*** Begin section ***
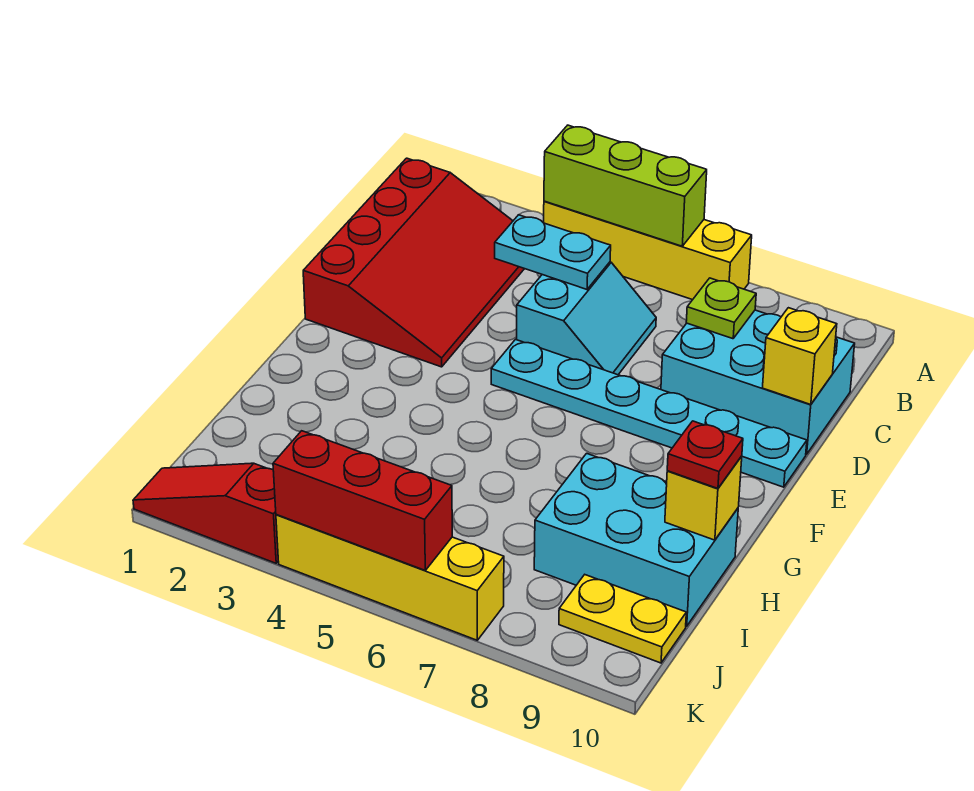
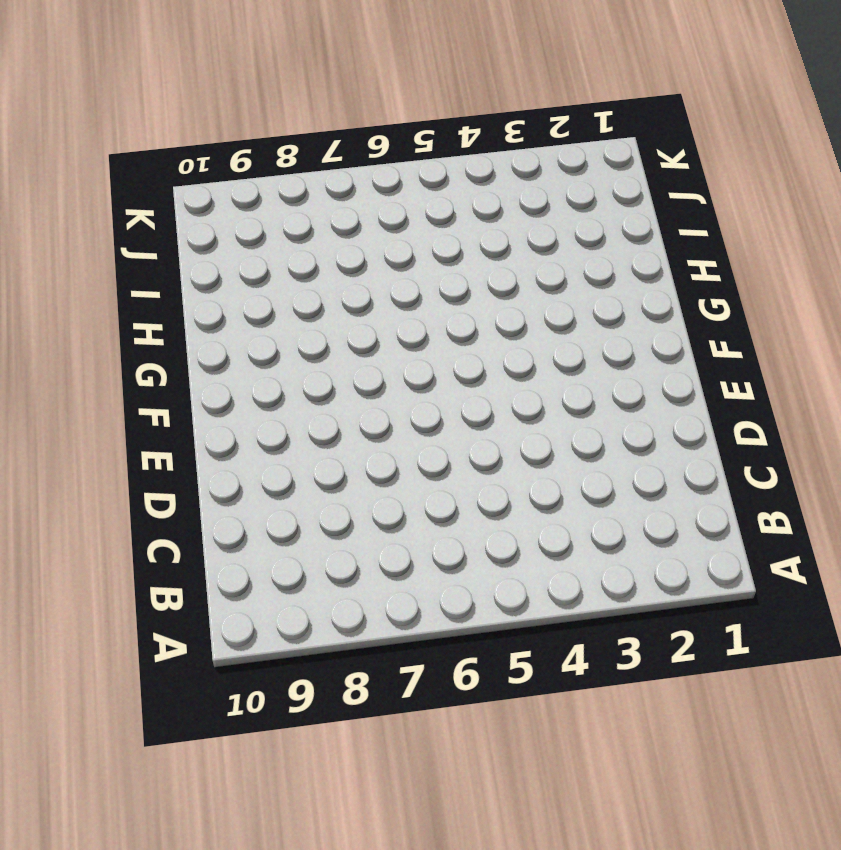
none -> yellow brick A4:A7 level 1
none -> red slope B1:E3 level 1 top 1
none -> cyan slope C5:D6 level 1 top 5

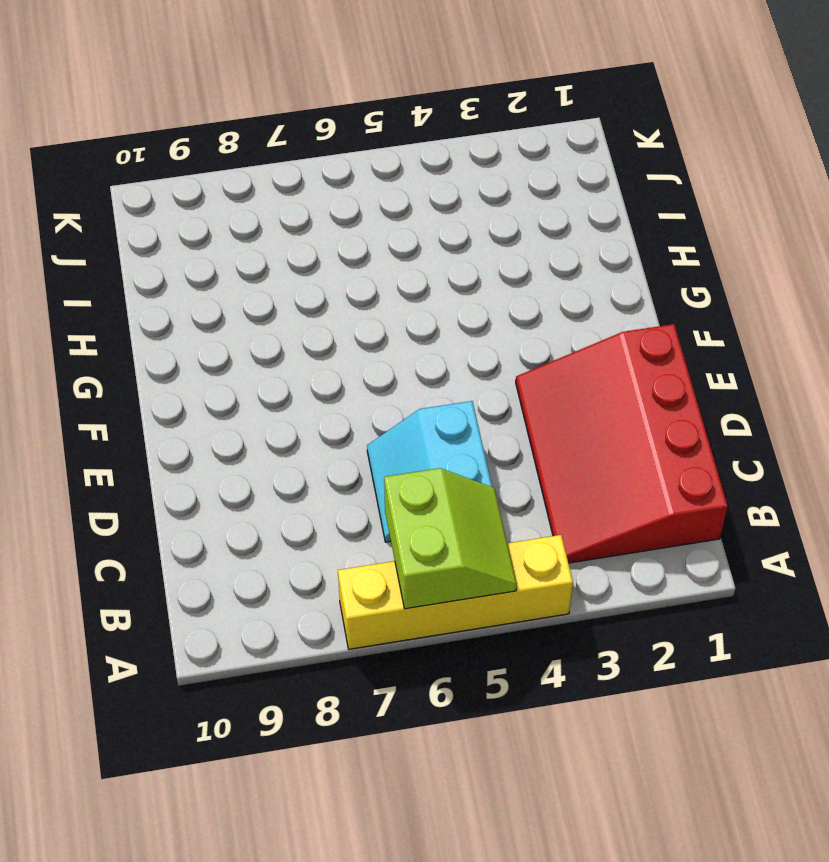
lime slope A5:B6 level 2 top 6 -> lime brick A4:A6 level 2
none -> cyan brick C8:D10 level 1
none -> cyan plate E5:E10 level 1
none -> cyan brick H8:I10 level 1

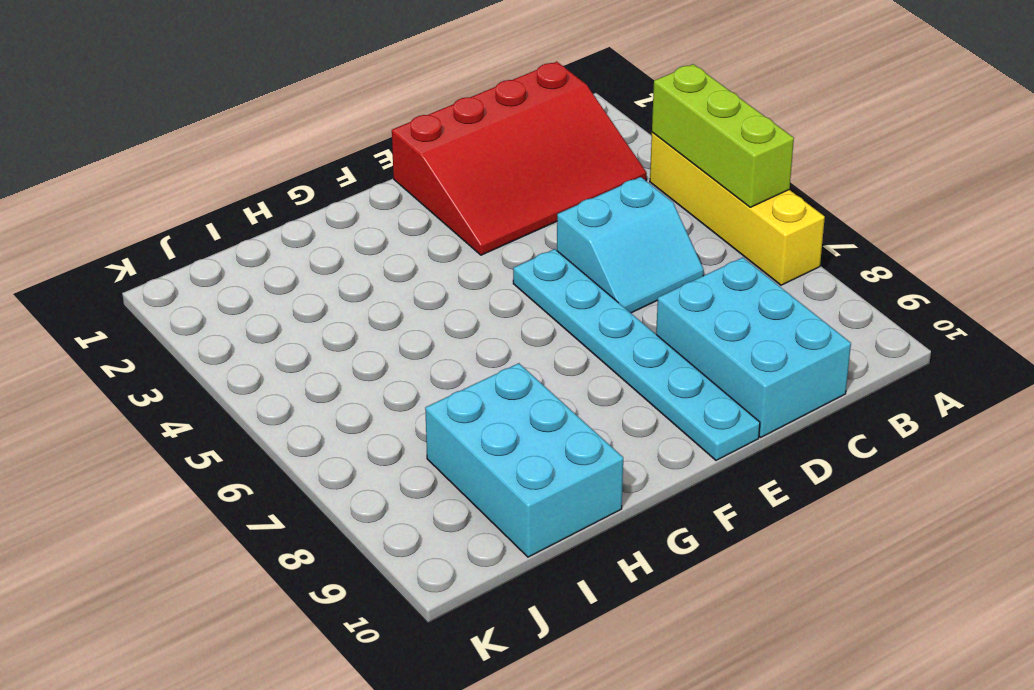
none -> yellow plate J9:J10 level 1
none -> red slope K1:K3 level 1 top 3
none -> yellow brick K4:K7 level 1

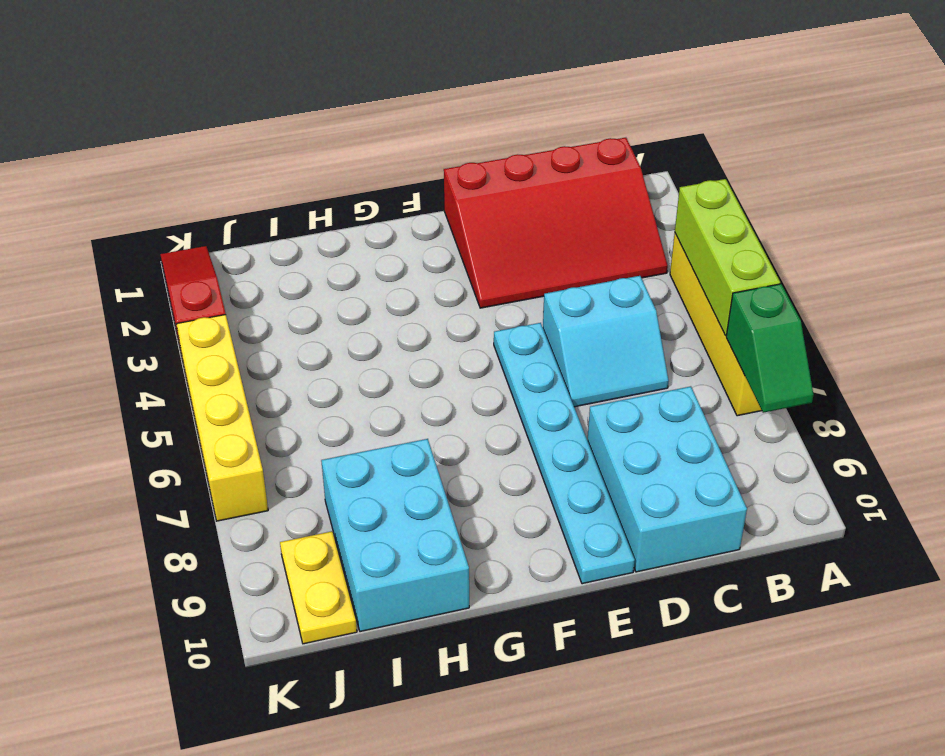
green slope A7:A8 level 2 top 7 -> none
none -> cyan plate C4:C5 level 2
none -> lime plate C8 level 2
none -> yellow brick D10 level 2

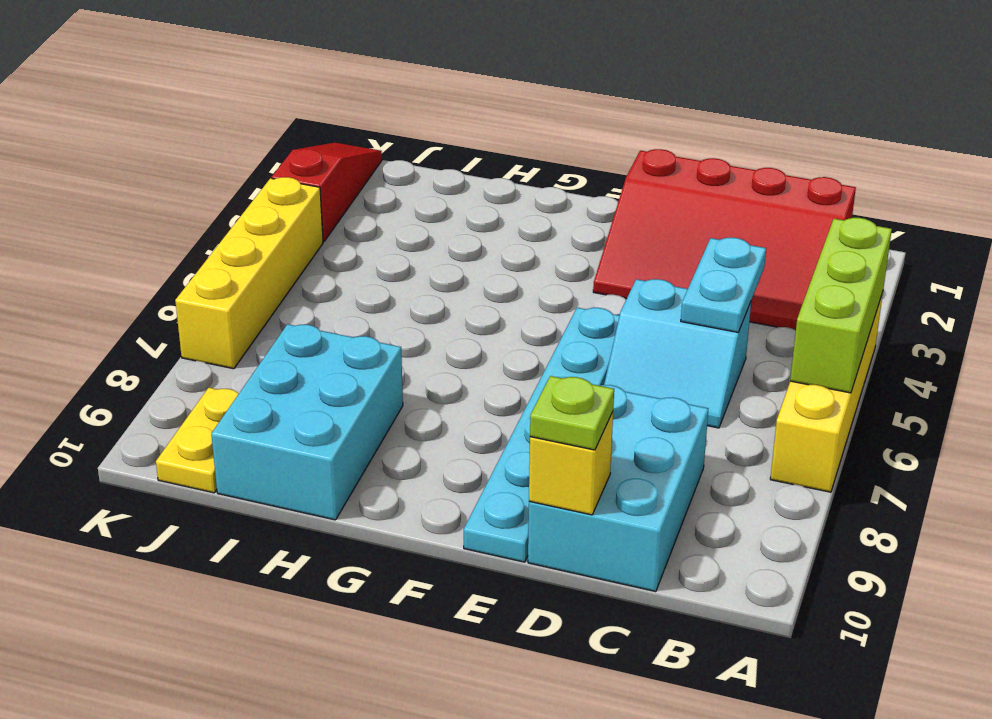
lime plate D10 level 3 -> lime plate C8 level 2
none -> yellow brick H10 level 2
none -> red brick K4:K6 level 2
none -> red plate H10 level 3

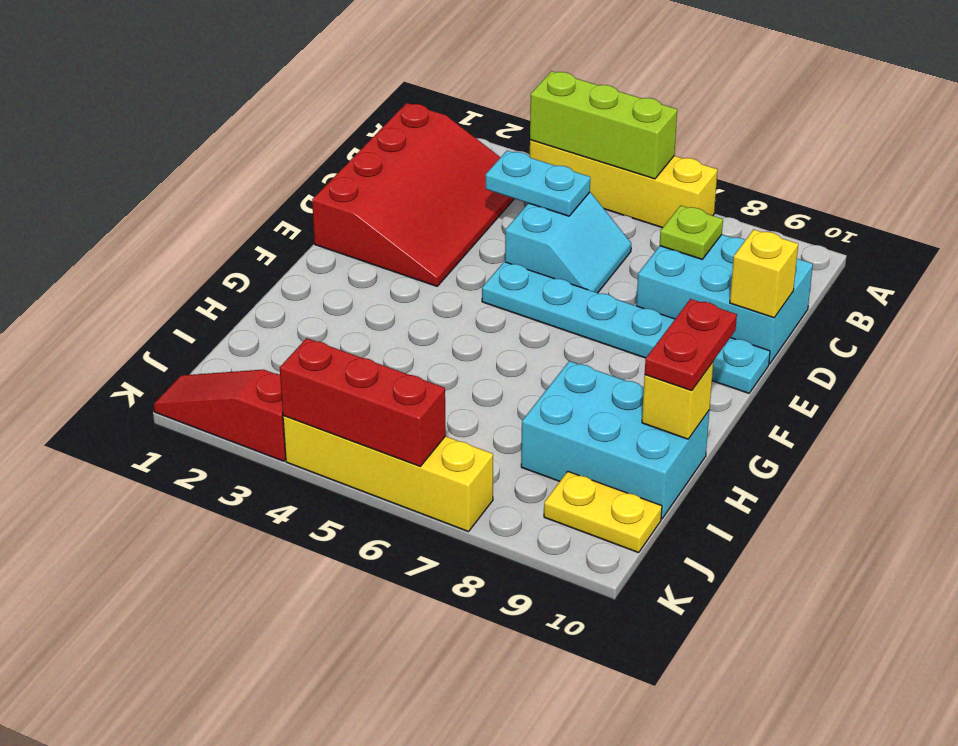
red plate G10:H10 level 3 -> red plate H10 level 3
*** End section ***
*** Begin section ***
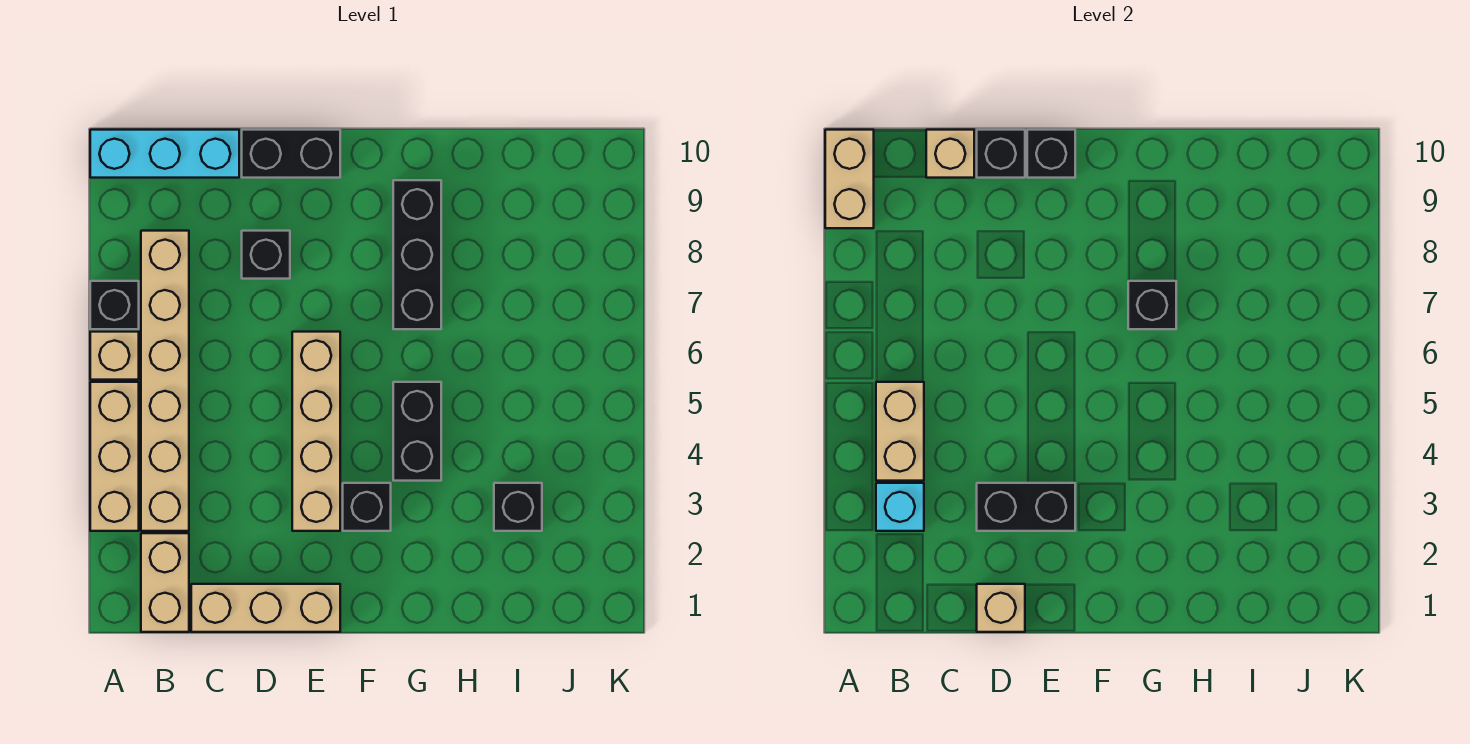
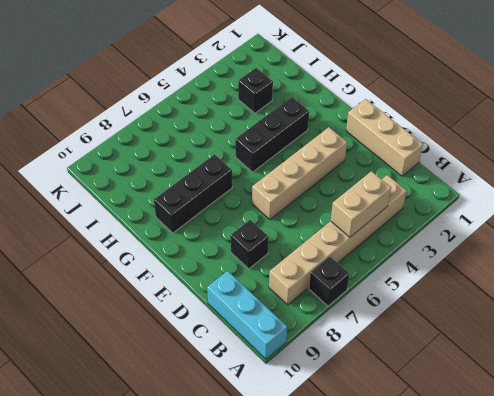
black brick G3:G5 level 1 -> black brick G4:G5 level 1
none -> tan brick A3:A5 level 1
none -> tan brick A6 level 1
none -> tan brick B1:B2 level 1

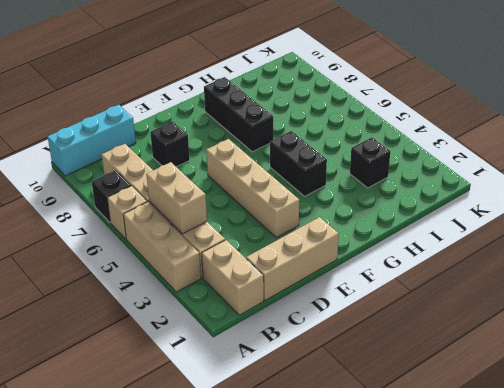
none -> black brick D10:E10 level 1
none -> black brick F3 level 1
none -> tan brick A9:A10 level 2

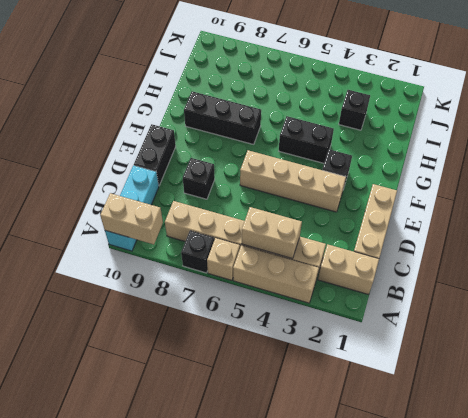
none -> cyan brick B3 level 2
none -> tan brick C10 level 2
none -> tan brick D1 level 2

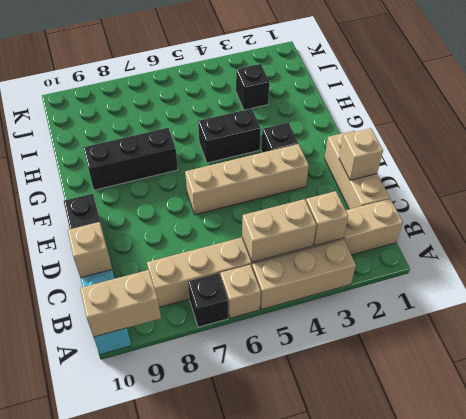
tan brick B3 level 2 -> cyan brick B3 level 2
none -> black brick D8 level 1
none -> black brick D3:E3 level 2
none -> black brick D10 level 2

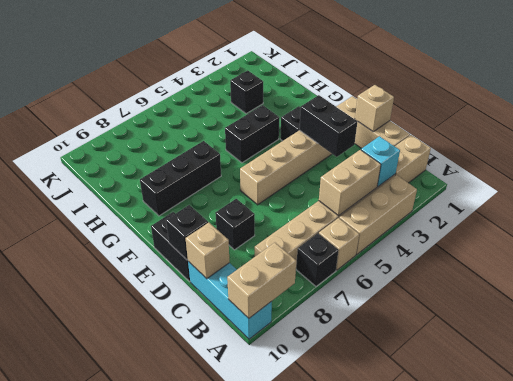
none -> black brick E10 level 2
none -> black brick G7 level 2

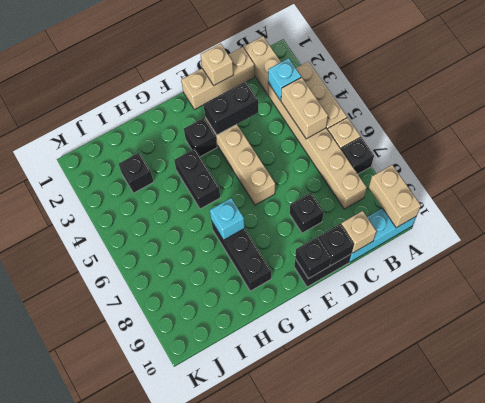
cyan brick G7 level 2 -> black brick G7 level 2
*** End section ***
▶ _WHAT IS BEING ASKED_: The line holding "none -> yellow plate J9:J10 level 1" starts the copy and the line holding "none -> yellow brick D10 level 2" ends it. Repeat those two lines above and all between them exactly, leaving out pictures.

▶ _ANSWER SPACE_:
none -> yellow plate J9:J10 level 1
none -> red slope K1:K3 level 1 top 3
none -> yellow brick K4:K7 level 1

green slope A7:A8 level 2 top 7 -> none
none -> cyan plate C4:C5 level 2
none -> lime plate C8 level 2
none -> yellow brick D10 level 2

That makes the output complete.